ASSIGNMENT →
Except for the images, repeat the entries below word for word.

Image crops with footprint polygons
┌────────
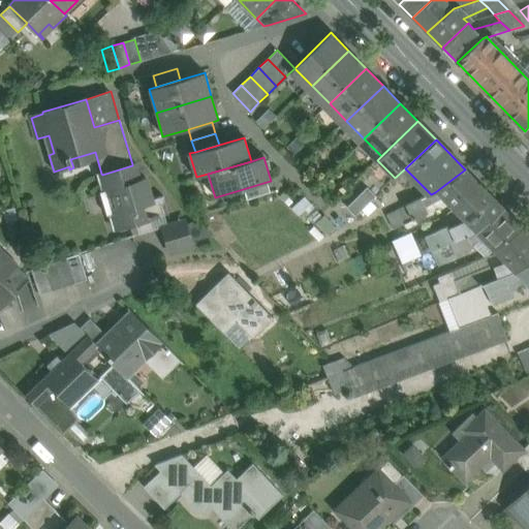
[(132,165),(102,175),(101,174),(98,175),(103,192),(91,196),(97,217),(110,213),(115,229),(135,223),(164,215),(159,199),(163,198),(162,196),(152,199),(146,179),(139,180),(134,163),(132,164),(132,165)]
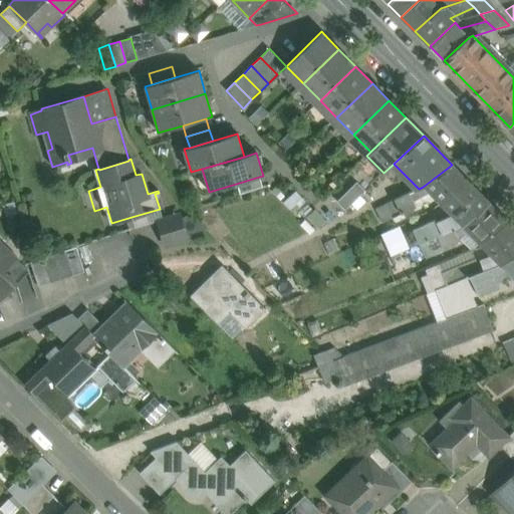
[(452,165),(423,187),(419,189),(418,188),(410,193),(414,200),(429,192),(441,204),(470,182),(452,164),(452,165)]
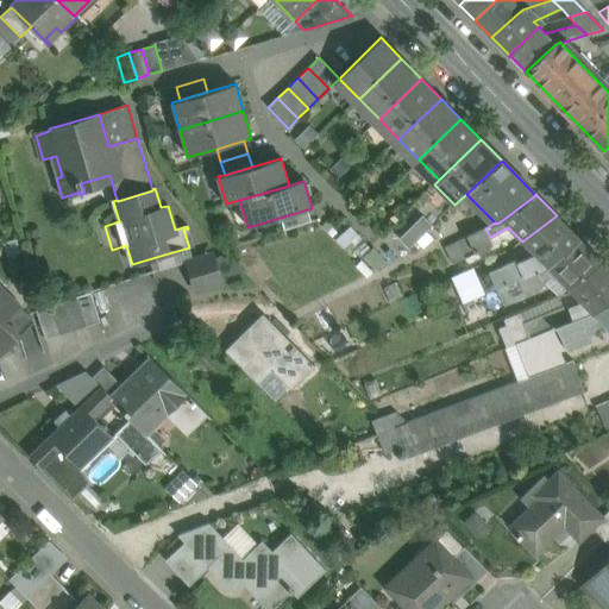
[(307,209),(280,218),(283,231),(311,223),(307,209)]
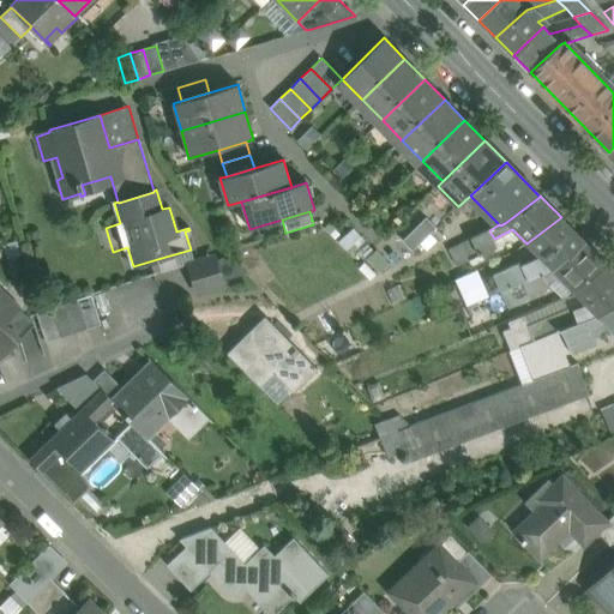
[(426,217),(403,240),(413,251),(437,227),(426,217)]
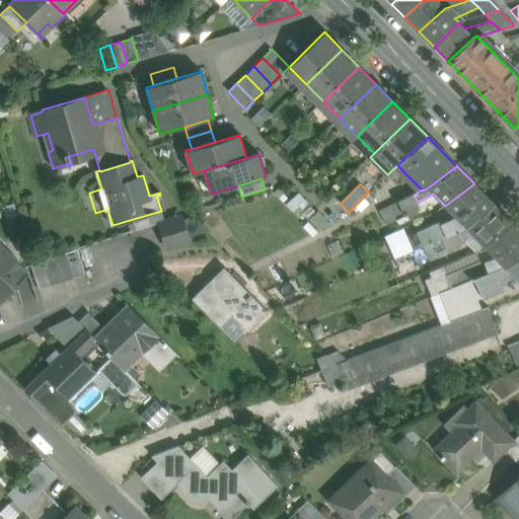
[(496,206),(474,183),(445,206),(460,221),(456,224),(452,221),(442,226),(446,236),(465,227),(496,206)]
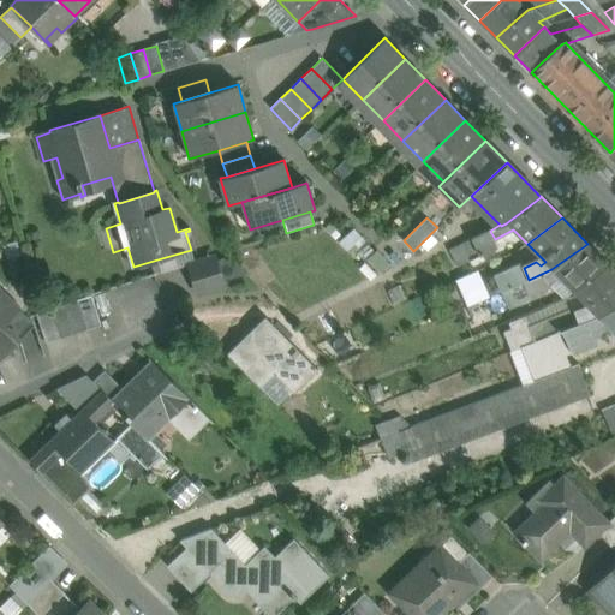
[(495,239),(490,231),(449,250),(458,268),(499,248),(495,239)]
└────────
TASK OUTPUT →
[(132,165),(102,175),(101,174),(98,175),(103,192),(91,196),(97,217),(110,213),(115,229),(135,223),(164,215),(159,199),(163,198),(162,196),(152,199),(146,179),(139,180),(134,163),(132,164),(132,165)]
[(452,165),(423,187),(419,189),(418,188),(410,193),(414,200),(429,192),(441,204),(470,182),(452,164),(452,165)]
[(307,209),(280,218),(283,231),(311,223),(307,209)]
[(426,217),(403,240),(413,251),(437,227),(426,217)]
[(496,206),(474,183),(445,206),(460,221),(456,224),(452,221),(442,226),(446,236),(465,227),(496,206)]
[(495,239),(490,231),(449,250),(458,268),(499,248),(495,239)]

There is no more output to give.